### INFORMATION SUPPLIED

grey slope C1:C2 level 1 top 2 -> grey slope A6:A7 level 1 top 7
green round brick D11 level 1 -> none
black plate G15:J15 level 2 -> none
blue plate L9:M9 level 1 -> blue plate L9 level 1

### HOW TO COMPLETE THIS TASK
Copy the data exactly. Leave nothing out.

### SOLVED EXERCISE
grey slope C1:C2 level 1 top 2 -> grey slope A6:A7 level 1 top 7
green round brick D11 level 1 -> none
black plate G15:J15 level 2 -> none
blue plate L9:M9 level 1 -> blue plate L9 level 1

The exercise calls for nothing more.